(Exercise goal): Set down the data below in full, exactly as it reads, but without the pictures.

(Record extracts):
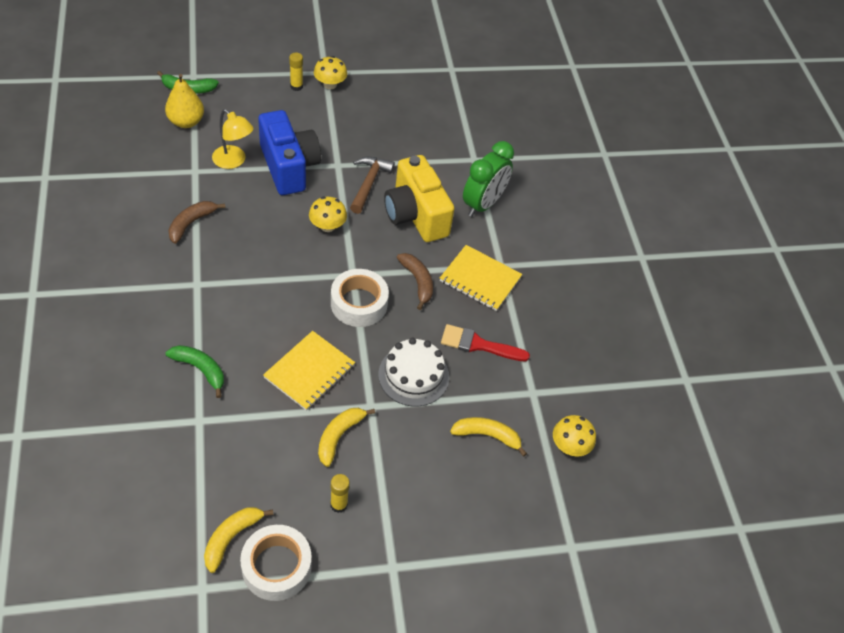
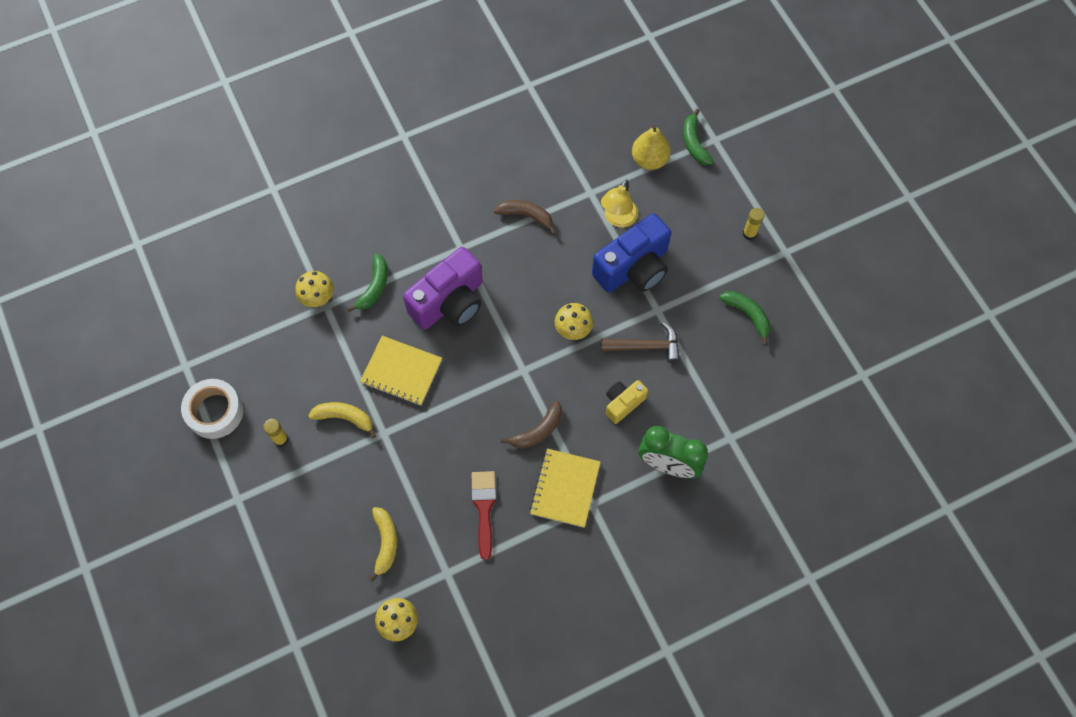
camera: 80 degrees right, 15 degrees up
(231, 537) = (230, 370): yellow banana -> none
(252, 310) = (449, 302): none -> purple camera
(330, 84) = (769, 263): yellow mushroom -> yellow mushroom (317, 296)
(359, 303) = (491, 387): white tape -> none
(370, 112) = (747, 315): none -> green banana
(413, 375) = (428, 460): white cake -> none
(415, 215) = (623, 403): yellow camera -> yellow camera, size x0.53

(Reply to the task):
camera: 80 degrees right, 15 degrees up
(231, 537) = (230, 370): yellow banana -> none
(252, 310) = (449, 302): none -> purple camera
(330, 84) = (769, 263): yellow mushroom -> yellow mushroom (317, 296)
(359, 303) = (491, 387): white tape -> none
(370, 112) = (747, 315): none -> green banana
(413, 375) = (428, 460): white cake -> none
(415, 215) = (623, 403): yellow camera -> yellow camera, size x0.53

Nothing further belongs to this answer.